--- GIVEN MATERIAL ---
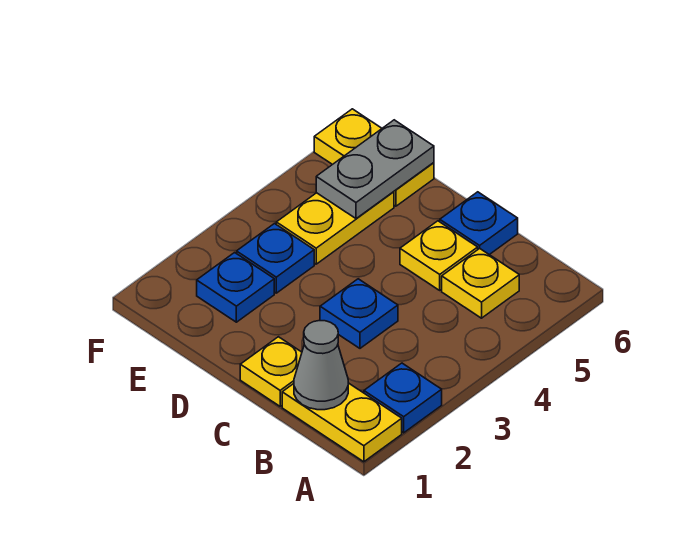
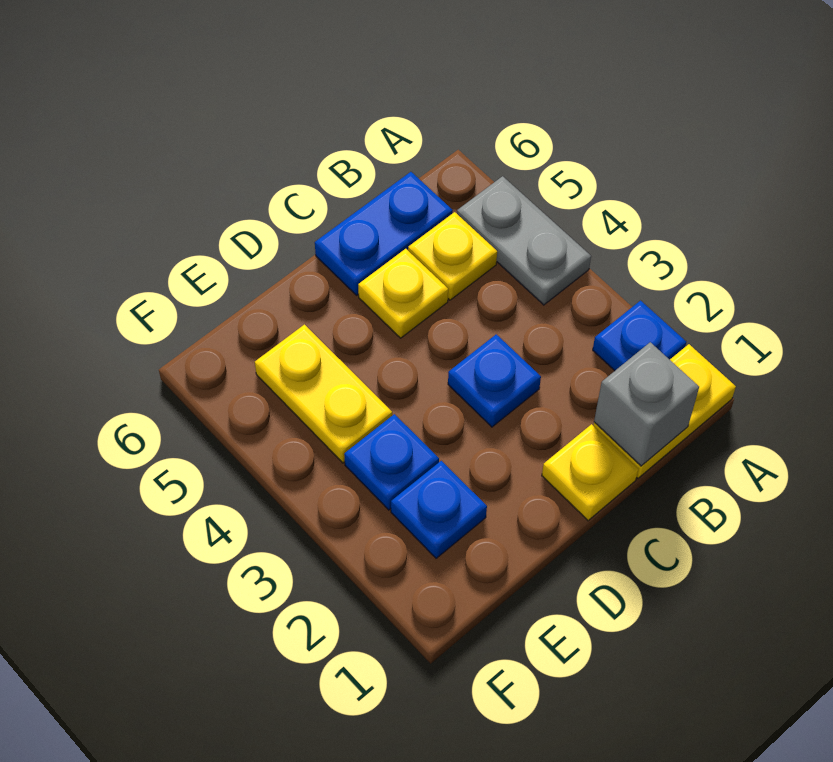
grey cone B1 level 2 -> grey brick B1 level 2
blue plate C6 level 1 -> blue plate B6:C6 level 1
grey plate E5:E6 level 2 -> grey plate A4:A5 level 1
yellow plate E6:F6 level 1 -> none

--- TASK ITEM ---
Every line of the listing is to be repeated exactly, and the pictures are to be dropped.

--- FINISHED EXERCISE ---
grey cone B1 level 2 -> grey brick B1 level 2
blue plate C6 level 1 -> blue plate B6:C6 level 1
grey plate E5:E6 level 2 -> grey plate A4:A5 level 1
yellow plate E6:F6 level 1 -> none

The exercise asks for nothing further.